[ABOUT THIS EXERCISE]: Each entry should be set down again verbatim, with the images omitted.

· · ·

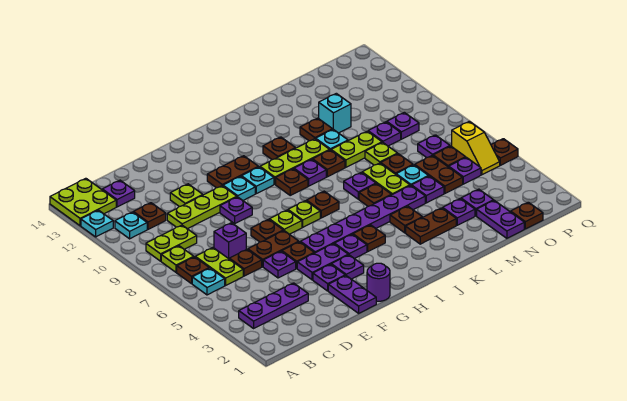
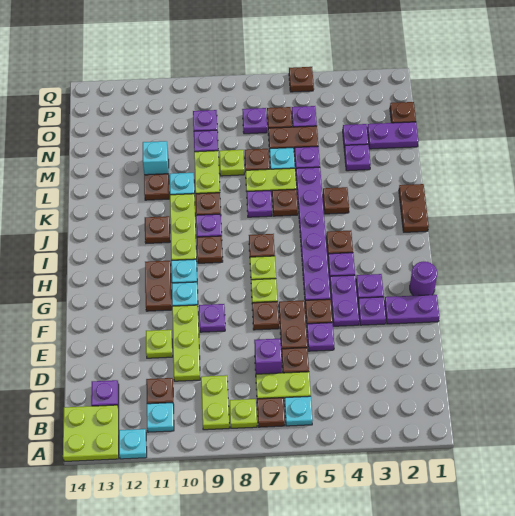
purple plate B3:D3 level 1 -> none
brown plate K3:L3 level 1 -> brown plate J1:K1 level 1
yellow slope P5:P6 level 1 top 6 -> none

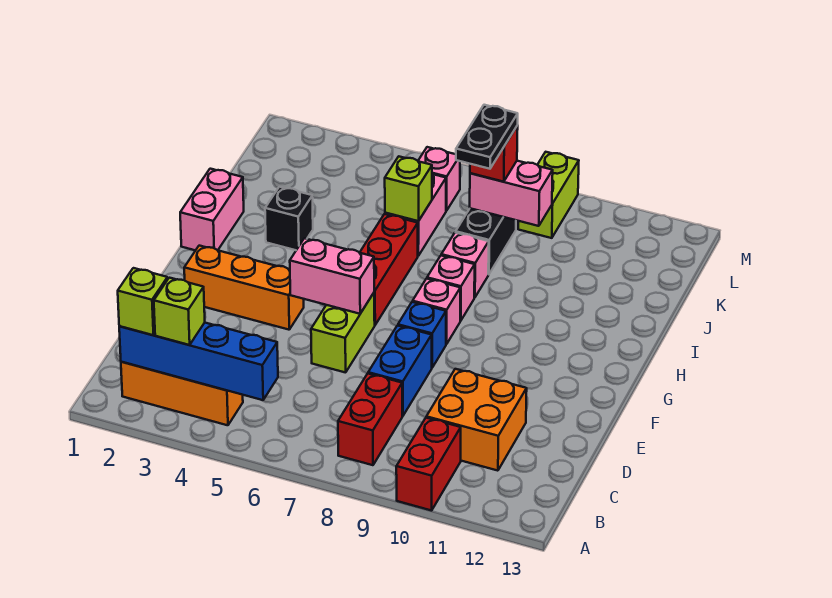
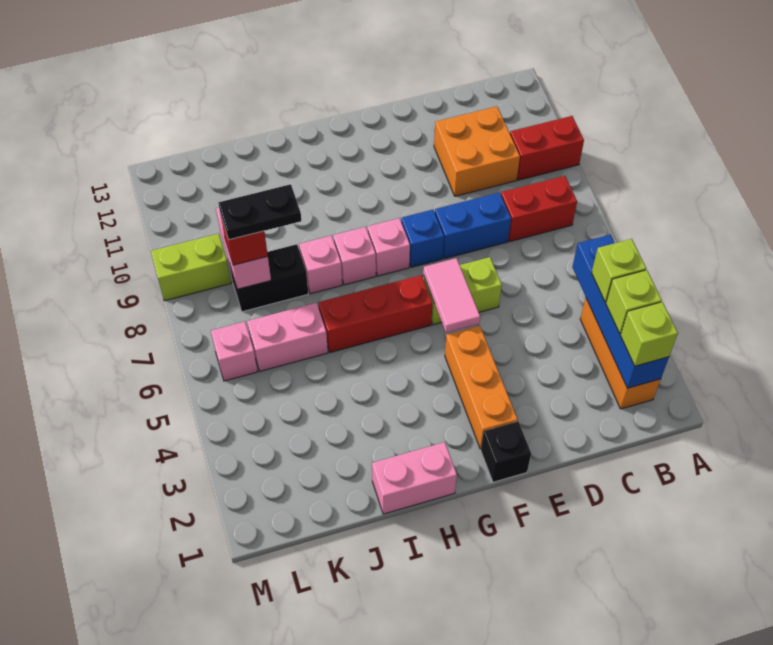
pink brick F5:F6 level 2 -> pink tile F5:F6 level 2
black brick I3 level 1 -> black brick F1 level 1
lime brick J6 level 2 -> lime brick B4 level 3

· · ·

[TASK RESULT]:
purple plate B3:D3 level 1 -> none
brown plate K3:L3 level 1 -> brown plate J1:K1 level 1
yellow slope P5:P6 level 1 top 6 -> none

pink brick F5:F6 level 2 -> pink tile F5:F6 level 2
black brick I3 level 1 -> black brick F1 level 1
lime brick J6 level 2 -> lime brick B4 level 3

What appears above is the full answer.